***** Recorded information
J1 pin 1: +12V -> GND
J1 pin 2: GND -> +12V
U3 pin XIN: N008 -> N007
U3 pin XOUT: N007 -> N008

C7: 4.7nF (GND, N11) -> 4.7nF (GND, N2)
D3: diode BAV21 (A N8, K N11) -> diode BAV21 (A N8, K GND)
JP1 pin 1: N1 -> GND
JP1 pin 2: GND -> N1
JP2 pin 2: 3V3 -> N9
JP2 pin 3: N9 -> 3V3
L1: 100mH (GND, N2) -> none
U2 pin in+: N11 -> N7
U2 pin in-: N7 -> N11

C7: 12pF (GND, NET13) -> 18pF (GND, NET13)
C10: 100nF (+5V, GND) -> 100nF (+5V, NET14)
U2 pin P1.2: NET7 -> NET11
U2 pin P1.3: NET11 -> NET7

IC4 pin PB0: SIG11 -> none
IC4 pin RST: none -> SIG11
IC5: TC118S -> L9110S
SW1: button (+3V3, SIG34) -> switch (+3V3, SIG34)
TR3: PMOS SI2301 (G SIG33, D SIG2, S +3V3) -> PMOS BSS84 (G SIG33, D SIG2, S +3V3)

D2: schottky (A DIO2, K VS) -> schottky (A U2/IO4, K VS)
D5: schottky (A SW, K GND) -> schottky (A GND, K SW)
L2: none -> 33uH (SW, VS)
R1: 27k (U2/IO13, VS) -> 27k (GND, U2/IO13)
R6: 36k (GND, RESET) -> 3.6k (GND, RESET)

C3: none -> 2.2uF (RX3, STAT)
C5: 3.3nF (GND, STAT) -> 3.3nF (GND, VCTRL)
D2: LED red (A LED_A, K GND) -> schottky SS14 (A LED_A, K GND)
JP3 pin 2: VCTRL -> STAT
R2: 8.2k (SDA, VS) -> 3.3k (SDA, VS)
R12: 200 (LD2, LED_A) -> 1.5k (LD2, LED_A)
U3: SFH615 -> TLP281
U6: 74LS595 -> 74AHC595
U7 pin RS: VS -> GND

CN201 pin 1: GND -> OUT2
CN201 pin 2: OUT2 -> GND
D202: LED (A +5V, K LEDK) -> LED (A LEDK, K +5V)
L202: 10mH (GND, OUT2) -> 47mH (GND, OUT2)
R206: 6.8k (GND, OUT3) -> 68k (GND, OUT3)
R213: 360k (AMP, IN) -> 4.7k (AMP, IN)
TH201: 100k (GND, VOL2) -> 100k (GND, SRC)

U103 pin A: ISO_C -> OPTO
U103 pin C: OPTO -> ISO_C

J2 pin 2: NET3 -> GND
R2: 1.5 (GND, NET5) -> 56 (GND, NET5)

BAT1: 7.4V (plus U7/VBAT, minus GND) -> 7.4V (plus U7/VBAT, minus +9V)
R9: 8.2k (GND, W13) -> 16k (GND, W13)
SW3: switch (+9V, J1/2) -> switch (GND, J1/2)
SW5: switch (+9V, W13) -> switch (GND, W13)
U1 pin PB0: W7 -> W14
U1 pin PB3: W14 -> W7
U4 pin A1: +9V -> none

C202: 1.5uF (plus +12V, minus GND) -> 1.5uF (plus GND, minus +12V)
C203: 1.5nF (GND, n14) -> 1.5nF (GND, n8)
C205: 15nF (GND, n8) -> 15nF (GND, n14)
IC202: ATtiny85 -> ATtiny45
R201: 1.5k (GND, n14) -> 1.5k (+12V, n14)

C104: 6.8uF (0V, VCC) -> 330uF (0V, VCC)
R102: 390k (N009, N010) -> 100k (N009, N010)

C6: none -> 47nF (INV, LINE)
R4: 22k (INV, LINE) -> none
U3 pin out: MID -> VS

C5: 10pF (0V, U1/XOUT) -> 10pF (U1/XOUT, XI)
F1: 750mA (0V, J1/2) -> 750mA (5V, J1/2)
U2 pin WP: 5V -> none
**********
Given the records above, return exactly the lines starting at the line containing "D202: LED (A" and ending at the line containing "U103 pin A: ISO_C -> OPTO", including both.

*Written solution*.
D202: LED (A +5V, K LEDK) -> LED (A LEDK, K +5V)
L202: 10mH (GND, OUT2) -> 47mH (GND, OUT2)
R206: 6.8k (GND, OUT3) -> 68k (GND, OUT3)
R213: 360k (AMP, IN) -> 4.7k (AMP, IN)
TH201: 100k (GND, VOL2) -> 100k (GND, SRC)

U103 pin A: ISO_C -> OPTO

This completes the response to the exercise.